(GOAL OF THE EXERCISE):
Exact copies of the lines from the line containing "(538, 230) = (401, 285): black" through the last line of the entries below are the whole answer.

(INPUT):
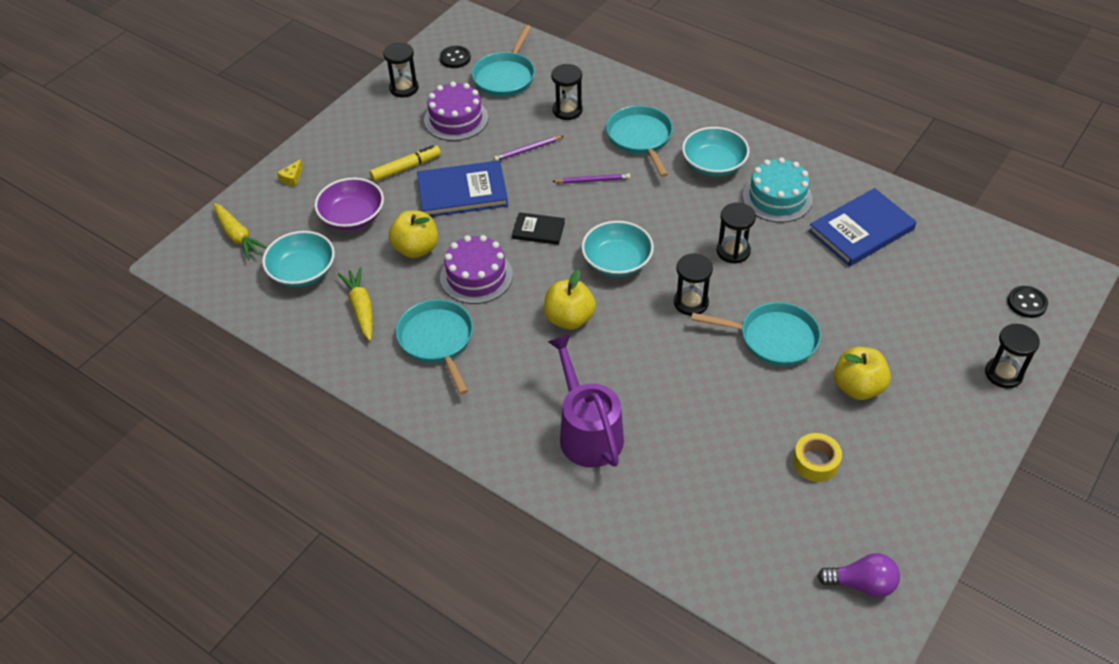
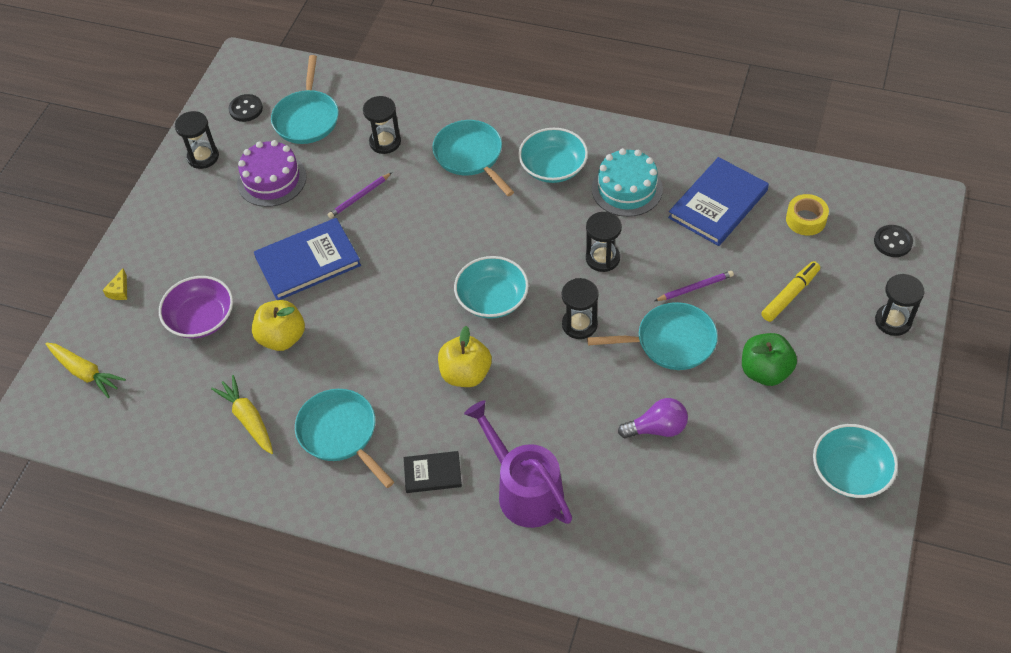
camera: 15 degrees left, 5 degrees up
(302, 271) = (170, 395): turquoise bowl -> turquoise bowl (850, 472)
(405, 168) = (238, 249): yellow marker -> yellow marker (789, 295)
(476, 276) = (355, 352): purple cake -> none
(538, 230) = (401, 285): black book -> black book (432, 473)
(592, 180) = (438, 215): purple pencil -> purple pencil (695, 288)
(815, 462) = (750, 460): yellow tape -> yellow tape (806, 219)
(857, 387) = (765, 371): yellow apple -> green apple
(862, 584) = (829, 570): purple light bulb -> purple light bulb (657, 428)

(WRITTEN REPLY):
(538, 230) = (401, 285): black book -> black book (432, 473)
(592, 180) = (438, 215): purple pencil -> purple pencil (695, 288)
(815, 462) = (750, 460): yellow tape -> yellow tape (806, 219)
(857, 387) = (765, 371): yellow apple -> green apple
(862, 584) = (829, 570): purple light bulb -> purple light bulb (657, 428)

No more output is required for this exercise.